> Data for this task:

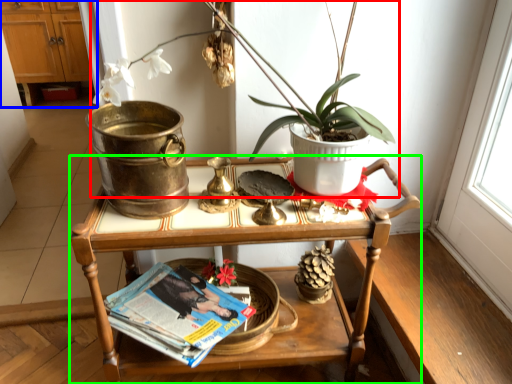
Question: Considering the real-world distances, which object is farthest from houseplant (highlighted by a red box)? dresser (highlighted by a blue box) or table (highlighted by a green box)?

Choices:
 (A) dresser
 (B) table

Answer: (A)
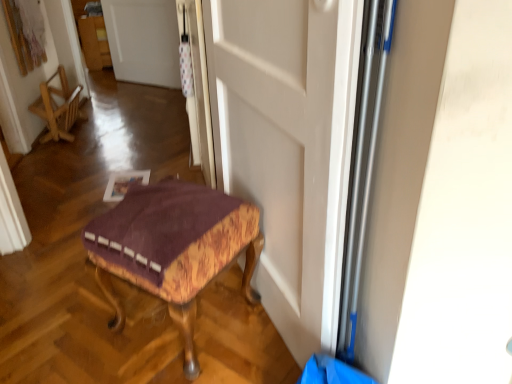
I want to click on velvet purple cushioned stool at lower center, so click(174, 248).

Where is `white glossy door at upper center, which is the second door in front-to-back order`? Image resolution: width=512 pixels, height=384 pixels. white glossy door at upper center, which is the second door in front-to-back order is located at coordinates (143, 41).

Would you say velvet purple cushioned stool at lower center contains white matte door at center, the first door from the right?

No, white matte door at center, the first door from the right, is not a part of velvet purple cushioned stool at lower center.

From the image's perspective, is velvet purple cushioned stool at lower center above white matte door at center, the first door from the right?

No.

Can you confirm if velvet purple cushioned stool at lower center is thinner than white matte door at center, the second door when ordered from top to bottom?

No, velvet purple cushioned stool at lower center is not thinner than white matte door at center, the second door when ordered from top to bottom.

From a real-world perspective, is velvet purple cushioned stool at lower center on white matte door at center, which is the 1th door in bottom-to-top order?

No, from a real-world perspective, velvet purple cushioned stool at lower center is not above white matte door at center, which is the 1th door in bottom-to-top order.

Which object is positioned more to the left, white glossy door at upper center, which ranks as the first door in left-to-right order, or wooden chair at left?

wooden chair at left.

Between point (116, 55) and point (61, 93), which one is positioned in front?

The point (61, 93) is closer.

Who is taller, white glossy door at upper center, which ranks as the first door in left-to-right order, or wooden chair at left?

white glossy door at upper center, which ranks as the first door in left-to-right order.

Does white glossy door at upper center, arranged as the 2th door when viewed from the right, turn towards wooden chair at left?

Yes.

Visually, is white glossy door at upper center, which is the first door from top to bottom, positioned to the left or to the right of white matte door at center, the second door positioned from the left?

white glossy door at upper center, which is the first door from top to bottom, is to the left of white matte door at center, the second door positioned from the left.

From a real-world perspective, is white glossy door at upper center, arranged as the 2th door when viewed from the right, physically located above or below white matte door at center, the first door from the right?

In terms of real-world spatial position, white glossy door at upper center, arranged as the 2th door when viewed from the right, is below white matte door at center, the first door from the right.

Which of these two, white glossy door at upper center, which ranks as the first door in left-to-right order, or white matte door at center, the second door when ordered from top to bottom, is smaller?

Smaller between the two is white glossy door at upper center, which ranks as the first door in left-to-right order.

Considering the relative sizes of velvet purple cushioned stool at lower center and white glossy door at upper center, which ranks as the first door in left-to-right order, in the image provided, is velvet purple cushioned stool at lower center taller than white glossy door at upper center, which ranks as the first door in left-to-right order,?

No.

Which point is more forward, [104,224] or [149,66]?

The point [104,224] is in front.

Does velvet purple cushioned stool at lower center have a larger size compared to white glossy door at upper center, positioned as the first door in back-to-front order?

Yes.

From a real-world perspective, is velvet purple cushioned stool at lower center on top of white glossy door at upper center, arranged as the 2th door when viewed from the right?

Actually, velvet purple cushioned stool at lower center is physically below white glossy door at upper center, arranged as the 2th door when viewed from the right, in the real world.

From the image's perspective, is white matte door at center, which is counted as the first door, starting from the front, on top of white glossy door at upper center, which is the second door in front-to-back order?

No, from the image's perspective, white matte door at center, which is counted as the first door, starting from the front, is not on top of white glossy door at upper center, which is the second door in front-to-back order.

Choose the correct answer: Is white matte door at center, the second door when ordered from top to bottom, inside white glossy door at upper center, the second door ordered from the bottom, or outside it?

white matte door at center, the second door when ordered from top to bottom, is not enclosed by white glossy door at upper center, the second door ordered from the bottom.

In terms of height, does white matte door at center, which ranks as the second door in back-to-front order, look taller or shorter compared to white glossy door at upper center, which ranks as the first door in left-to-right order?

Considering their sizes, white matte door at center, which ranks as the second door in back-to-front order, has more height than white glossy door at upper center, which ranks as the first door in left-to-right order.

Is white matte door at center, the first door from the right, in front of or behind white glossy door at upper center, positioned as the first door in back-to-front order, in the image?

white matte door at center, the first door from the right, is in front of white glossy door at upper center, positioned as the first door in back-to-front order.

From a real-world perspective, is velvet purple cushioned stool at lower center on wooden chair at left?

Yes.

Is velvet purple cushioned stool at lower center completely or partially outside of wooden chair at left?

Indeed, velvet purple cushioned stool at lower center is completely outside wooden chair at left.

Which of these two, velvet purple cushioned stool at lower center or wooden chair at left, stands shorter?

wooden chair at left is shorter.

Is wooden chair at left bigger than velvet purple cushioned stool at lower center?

> Task statement: Pick out every line of the records that contains the term "terms", and copy each one.

> Complete answer:
In terms of real-world spatial position, white glossy door at upper center, arranged as the 2th door when viewed from the right, is below white matte door at center, the first door from the right.
In terms of height, does white matte door at center, which ranks as the second door in back-to-front order, look taller or shorter compared to white glossy door at upper center, which ranks as the first door in left-to-right order?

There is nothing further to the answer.